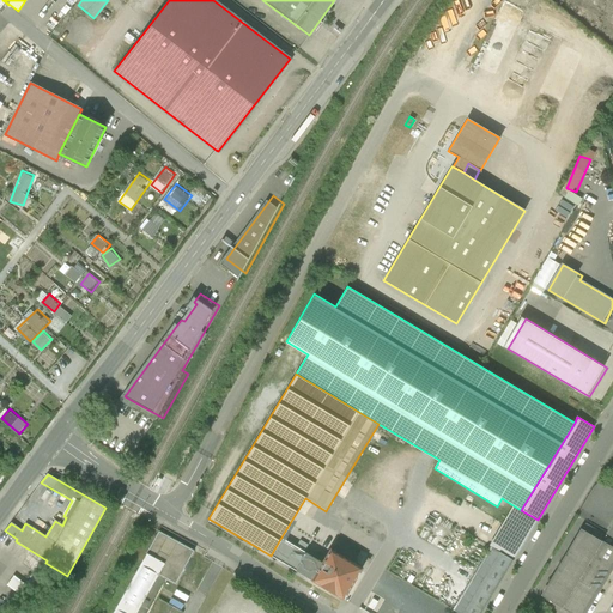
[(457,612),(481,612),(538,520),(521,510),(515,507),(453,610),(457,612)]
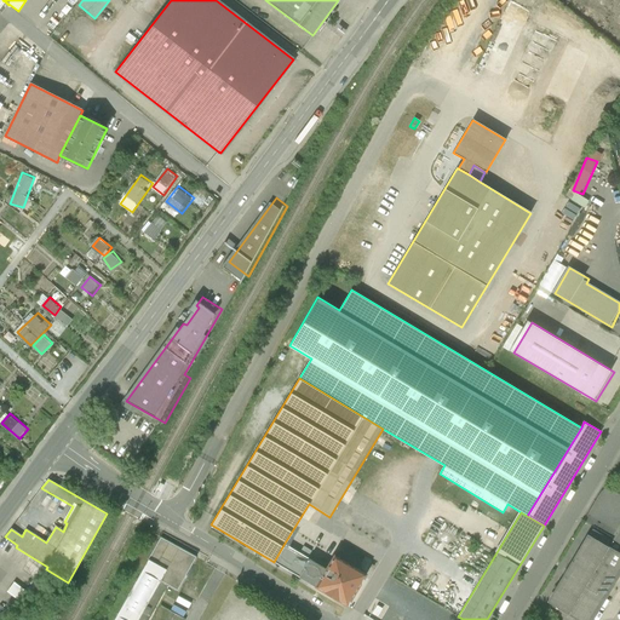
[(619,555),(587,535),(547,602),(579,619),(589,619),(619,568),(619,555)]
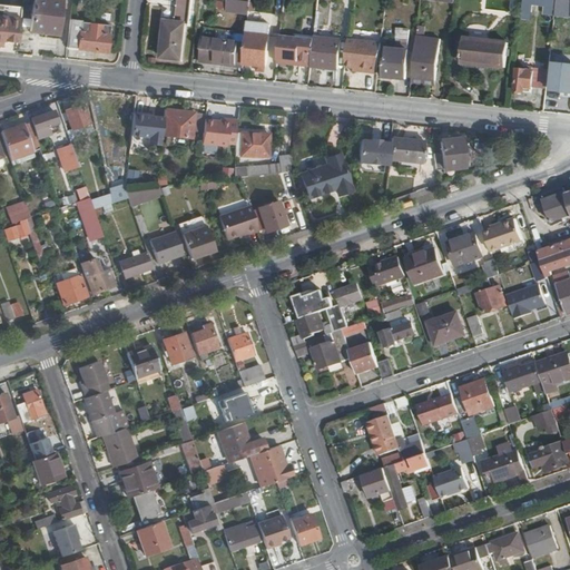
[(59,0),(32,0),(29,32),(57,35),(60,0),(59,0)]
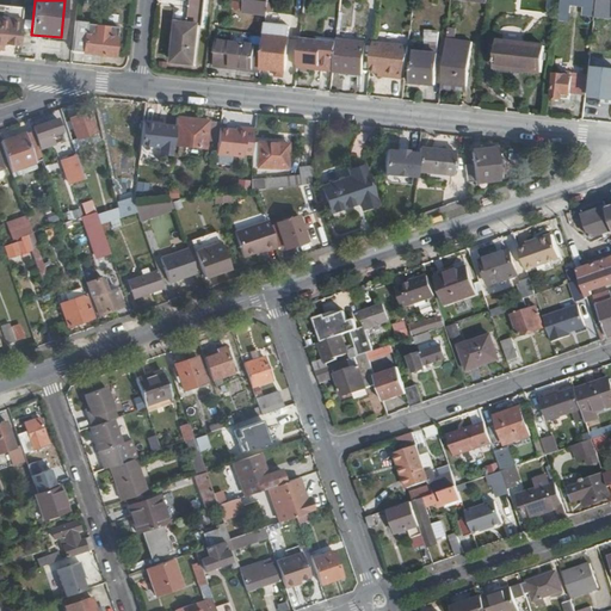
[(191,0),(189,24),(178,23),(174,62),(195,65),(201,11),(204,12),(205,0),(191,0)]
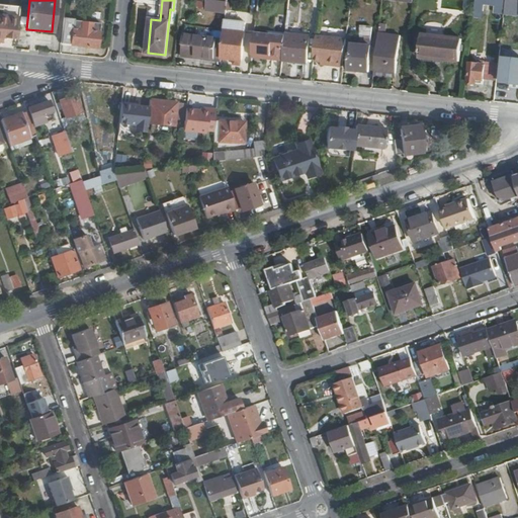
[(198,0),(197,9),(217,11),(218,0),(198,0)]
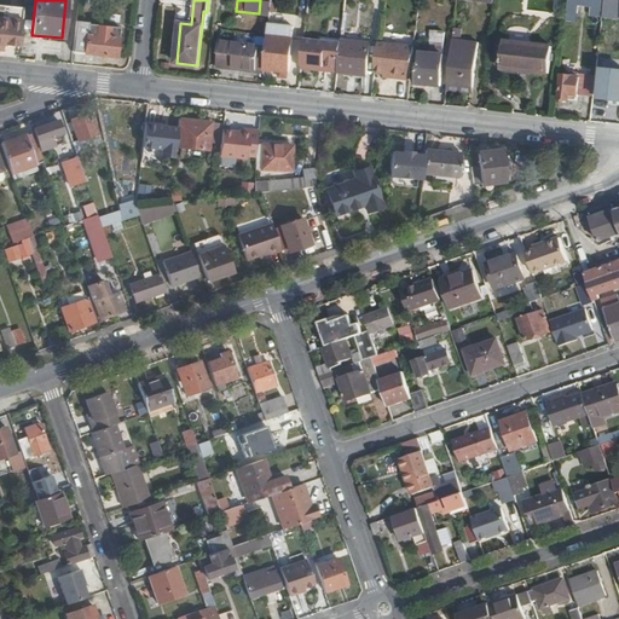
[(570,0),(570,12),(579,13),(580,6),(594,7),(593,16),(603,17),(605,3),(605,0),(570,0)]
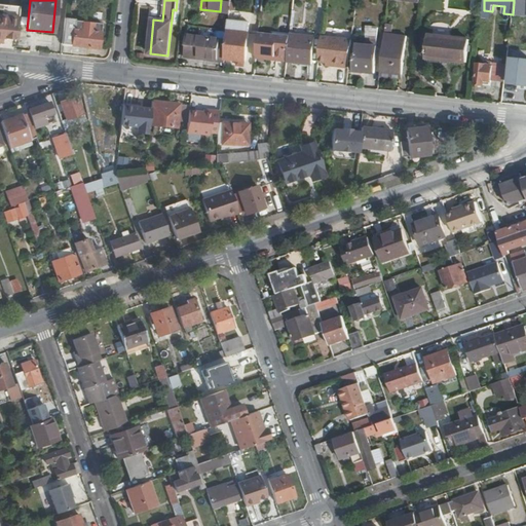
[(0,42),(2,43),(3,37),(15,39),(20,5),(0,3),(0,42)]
::::
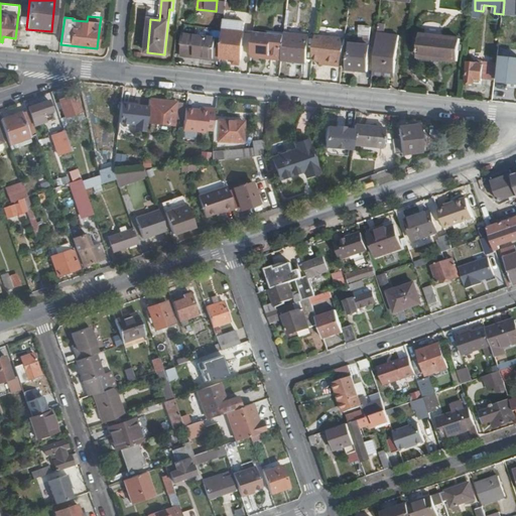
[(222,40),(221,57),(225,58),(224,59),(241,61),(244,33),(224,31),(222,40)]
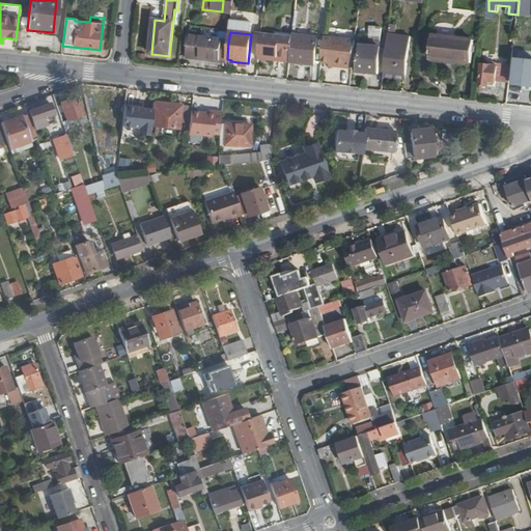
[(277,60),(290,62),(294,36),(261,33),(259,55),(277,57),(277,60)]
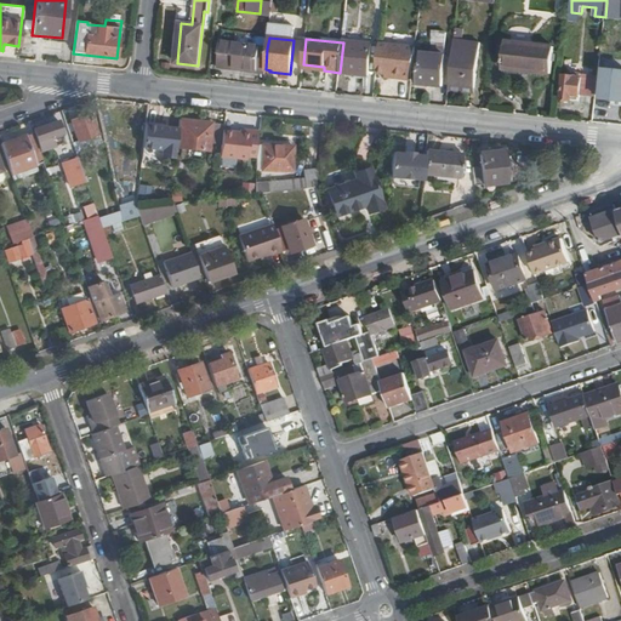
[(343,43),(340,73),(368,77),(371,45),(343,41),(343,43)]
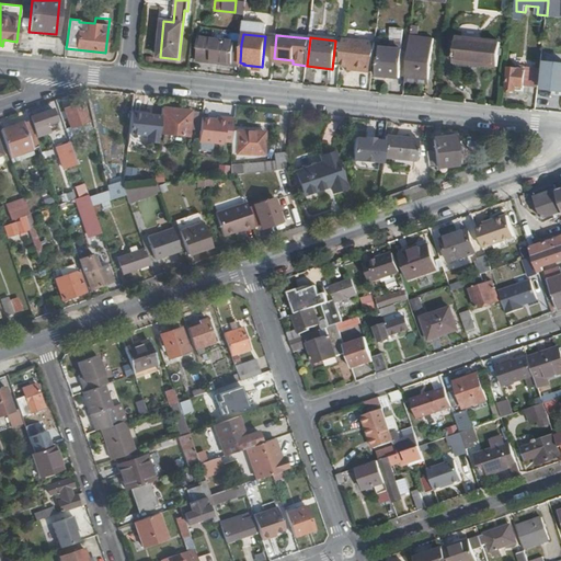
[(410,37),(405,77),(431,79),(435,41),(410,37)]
::::
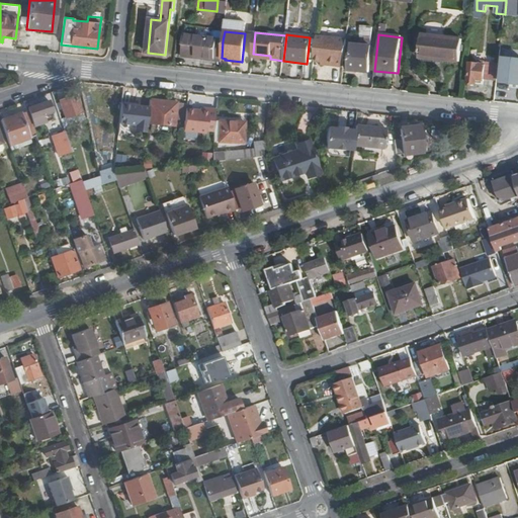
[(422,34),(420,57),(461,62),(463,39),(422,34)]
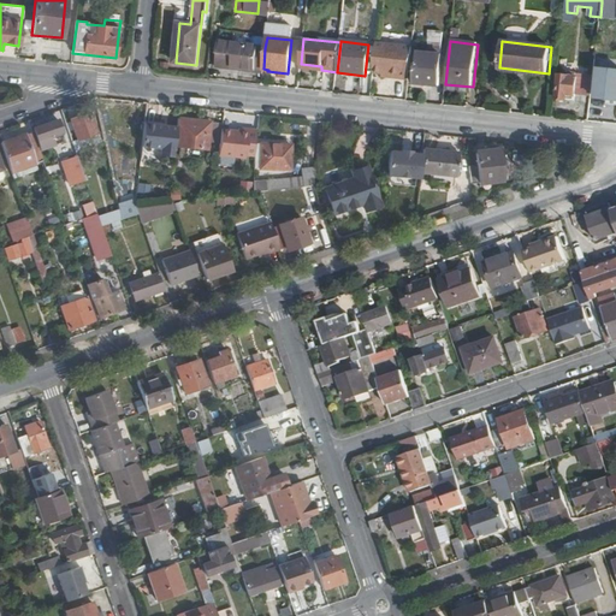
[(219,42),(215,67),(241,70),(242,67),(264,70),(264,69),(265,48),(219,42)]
::::
ACTIVITY: Print exactly the lines above that run from the one with "[(59,0),(32,0),(29,32),(57,35),(60,0),(59,0)]" to the one with "[(0,42),(2,43),(3,37),(15,39),(20,5),(0,3),(0,42)]", both included. No pictures.

WRITTEN ANSWER:
[(59,0),(32,0),(29,32),(57,35),(60,0),(59,0)]
[(191,0),(189,24),(178,23),(174,62),(195,65),(201,11),(204,12),(205,0),(191,0)]
[(198,0),(197,9),(217,11),(218,0),(198,0)]
[(570,0),(570,12),(579,13),(580,6),(594,7),(593,16),(603,17),(605,3),(605,0),(570,0)]
[(0,42),(2,43),(3,37),(15,39),(20,5),(0,3),(0,42)]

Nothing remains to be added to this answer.